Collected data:
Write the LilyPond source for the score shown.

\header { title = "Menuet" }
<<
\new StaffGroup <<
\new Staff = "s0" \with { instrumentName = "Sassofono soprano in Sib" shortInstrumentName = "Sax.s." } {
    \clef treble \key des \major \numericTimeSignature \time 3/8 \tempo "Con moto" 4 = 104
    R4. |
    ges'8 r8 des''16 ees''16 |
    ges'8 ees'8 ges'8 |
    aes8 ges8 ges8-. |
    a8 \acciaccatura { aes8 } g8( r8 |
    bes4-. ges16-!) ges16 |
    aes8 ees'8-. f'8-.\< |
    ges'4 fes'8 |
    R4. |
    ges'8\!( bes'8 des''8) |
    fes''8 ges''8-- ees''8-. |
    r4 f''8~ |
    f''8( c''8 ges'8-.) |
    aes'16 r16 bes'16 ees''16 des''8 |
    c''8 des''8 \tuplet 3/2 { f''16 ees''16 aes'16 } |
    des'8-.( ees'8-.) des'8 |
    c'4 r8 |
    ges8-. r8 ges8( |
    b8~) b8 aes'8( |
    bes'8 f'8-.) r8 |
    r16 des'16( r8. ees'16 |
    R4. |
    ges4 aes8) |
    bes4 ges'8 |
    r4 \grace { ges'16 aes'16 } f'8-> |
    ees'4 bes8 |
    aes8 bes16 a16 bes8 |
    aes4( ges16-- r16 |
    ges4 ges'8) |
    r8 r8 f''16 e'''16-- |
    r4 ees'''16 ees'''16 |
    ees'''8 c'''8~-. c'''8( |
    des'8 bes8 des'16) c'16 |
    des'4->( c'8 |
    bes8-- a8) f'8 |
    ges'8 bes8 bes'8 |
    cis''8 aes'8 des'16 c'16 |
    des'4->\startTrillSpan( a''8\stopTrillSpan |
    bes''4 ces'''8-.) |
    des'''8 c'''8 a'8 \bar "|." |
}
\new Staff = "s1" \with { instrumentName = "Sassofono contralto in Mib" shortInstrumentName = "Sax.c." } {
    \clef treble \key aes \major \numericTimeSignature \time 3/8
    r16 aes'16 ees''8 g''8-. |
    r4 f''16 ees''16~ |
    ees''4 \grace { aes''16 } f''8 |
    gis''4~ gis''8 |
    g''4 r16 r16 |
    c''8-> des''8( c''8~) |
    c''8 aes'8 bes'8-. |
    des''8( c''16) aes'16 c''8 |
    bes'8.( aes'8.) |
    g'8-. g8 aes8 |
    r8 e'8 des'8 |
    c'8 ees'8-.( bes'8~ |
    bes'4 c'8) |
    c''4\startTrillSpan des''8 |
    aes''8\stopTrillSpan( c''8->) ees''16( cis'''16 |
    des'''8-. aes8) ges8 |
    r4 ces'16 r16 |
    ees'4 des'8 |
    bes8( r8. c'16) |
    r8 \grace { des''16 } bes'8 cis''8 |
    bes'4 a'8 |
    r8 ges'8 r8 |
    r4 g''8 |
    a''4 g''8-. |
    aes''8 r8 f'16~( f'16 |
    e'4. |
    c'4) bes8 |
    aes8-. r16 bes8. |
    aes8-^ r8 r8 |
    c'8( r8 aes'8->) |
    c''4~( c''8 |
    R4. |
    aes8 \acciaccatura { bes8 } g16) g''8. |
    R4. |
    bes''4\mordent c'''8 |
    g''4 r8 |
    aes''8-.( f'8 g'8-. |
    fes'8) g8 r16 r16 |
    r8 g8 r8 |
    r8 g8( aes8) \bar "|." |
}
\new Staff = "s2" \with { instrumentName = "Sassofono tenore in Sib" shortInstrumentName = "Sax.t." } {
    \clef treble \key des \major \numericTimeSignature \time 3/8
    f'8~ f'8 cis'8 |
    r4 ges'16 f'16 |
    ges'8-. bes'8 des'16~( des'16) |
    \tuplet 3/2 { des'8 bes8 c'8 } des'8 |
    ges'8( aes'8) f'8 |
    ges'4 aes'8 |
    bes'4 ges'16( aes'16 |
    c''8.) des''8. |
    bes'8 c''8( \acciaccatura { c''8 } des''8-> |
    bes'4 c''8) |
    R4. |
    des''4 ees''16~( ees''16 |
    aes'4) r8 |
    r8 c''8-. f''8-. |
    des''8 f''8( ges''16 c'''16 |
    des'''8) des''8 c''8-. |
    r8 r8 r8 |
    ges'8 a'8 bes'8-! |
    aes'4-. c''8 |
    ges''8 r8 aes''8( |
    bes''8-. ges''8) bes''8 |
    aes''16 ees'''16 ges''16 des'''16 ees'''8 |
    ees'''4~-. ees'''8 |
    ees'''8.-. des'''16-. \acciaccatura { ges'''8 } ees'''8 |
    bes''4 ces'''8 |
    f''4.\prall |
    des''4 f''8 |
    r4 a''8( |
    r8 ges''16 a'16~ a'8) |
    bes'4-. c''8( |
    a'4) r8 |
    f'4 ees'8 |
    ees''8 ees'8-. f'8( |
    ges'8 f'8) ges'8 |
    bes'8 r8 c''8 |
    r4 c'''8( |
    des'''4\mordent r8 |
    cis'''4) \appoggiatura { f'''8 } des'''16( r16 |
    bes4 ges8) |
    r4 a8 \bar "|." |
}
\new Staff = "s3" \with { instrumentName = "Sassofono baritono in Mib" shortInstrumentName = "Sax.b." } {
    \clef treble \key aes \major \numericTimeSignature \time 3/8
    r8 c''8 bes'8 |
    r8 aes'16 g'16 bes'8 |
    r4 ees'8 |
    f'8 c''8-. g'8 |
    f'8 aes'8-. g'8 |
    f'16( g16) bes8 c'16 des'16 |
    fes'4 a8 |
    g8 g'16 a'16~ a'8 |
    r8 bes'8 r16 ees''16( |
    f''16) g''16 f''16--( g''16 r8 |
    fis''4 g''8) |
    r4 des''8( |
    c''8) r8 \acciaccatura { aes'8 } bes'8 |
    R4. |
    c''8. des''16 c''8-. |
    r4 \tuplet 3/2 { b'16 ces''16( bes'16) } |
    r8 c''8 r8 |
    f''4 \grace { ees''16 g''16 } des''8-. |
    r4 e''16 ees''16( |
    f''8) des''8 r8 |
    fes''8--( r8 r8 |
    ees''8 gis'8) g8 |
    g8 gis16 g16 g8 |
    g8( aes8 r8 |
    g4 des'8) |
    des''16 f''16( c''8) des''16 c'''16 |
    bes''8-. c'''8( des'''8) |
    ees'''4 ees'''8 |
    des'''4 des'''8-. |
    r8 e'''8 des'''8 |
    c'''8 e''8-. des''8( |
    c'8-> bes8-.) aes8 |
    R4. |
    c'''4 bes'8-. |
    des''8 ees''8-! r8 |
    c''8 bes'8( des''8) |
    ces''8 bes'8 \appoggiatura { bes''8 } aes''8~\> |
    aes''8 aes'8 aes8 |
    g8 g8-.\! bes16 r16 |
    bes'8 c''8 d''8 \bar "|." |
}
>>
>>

Task objective: Show each line above that contains the string "time".

Output for this exercise:
    \clef treble \key des \major \numericTimeSignature \time 3/8 \tempo "Con moto" 4 = 104
    \clef treble \key aes \major \numericTimeSignature \time 3/8
    \clef treble \key des \major \numericTimeSignature \time 3/8
    \clef treble \key aes \major \numericTimeSignature \time 3/8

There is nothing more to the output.